About this exercise
Go through the listing that follows and write it out exactly. Drop the pictures.

Supplied information
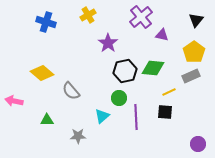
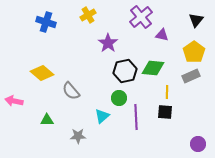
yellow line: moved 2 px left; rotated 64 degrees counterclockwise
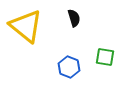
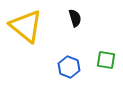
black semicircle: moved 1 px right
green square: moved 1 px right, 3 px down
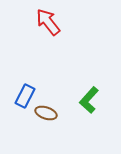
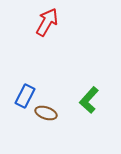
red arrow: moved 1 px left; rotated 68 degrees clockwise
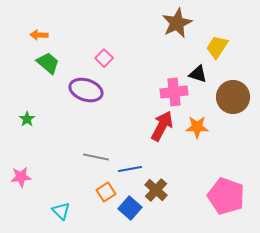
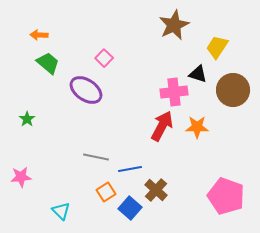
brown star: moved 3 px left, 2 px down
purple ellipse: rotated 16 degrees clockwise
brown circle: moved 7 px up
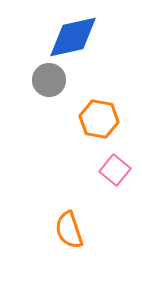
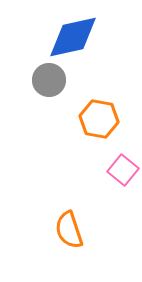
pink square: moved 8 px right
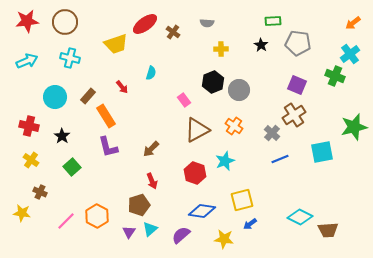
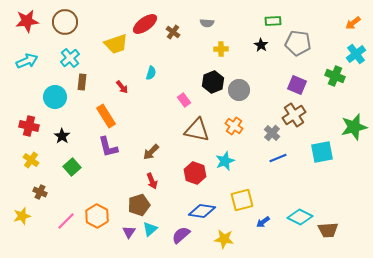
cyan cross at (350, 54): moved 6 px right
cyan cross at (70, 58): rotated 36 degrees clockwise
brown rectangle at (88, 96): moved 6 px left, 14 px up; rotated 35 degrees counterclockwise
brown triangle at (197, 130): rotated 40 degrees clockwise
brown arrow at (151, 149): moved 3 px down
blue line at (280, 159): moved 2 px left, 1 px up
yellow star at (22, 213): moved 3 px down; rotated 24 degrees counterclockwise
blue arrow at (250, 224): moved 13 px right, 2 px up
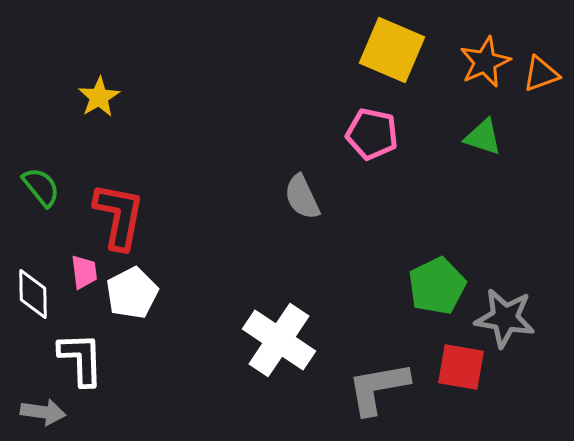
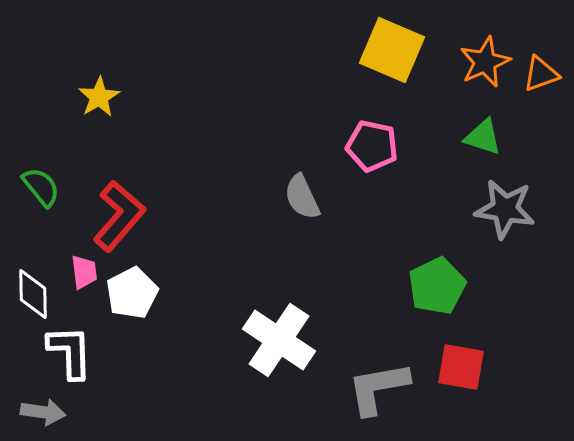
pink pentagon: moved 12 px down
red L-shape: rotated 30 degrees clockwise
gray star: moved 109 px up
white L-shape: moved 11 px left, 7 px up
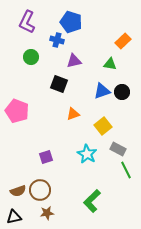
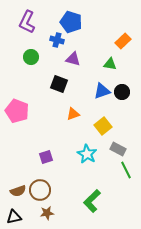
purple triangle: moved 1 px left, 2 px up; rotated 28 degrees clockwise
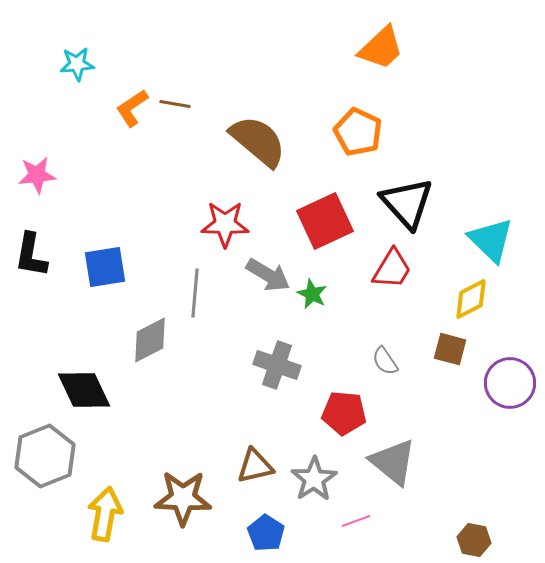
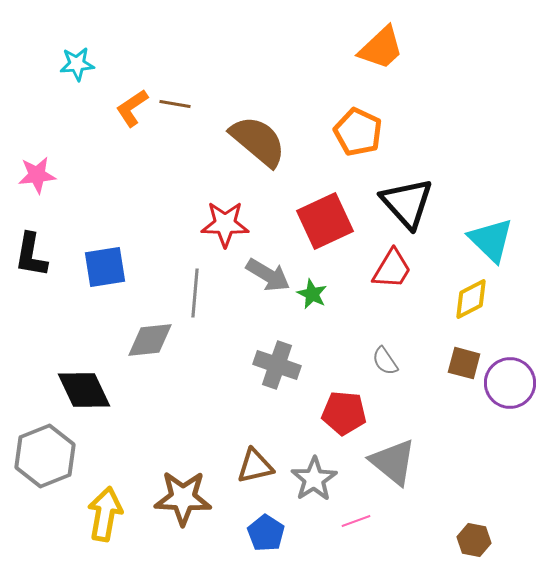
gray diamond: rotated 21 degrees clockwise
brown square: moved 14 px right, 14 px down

Solution below
yellow line: moved 2 px left; rotated 64 degrees counterclockwise
black semicircle: moved 1 px right
green square: moved 1 px right, 3 px down
red arrow: moved 1 px left; rotated 68 degrees clockwise
brown star: moved 3 px left, 2 px down
purple ellipse: rotated 16 degrees clockwise
brown circle: moved 7 px up
pink square: moved 8 px right
cyan cross at (350, 54): moved 6 px right
cyan cross at (70, 58): rotated 36 degrees clockwise
brown rectangle at (88, 96): moved 6 px left, 14 px up; rotated 35 degrees counterclockwise
brown triangle at (197, 130): rotated 40 degrees clockwise
brown arrow at (151, 149): moved 3 px down
blue line at (280, 159): moved 2 px left, 1 px up
yellow star at (22, 213): moved 3 px down; rotated 24 degrees counterclockwise
blue arrow at (250, 224): moved 13 px right, 2 px up
pink pentagon: moved 12 px down
red L-shape: rotated 30 degrees clockwise
gray star: moved 109 px up
white L-shape: moved 11 px left, 7 px up
purple triangle: moved 1 px left, 2 px up; rotated 28 degrees clockwise
gray diamond: rotated 21 degrees clockwise
brown square: moved 14 px right, 14 px down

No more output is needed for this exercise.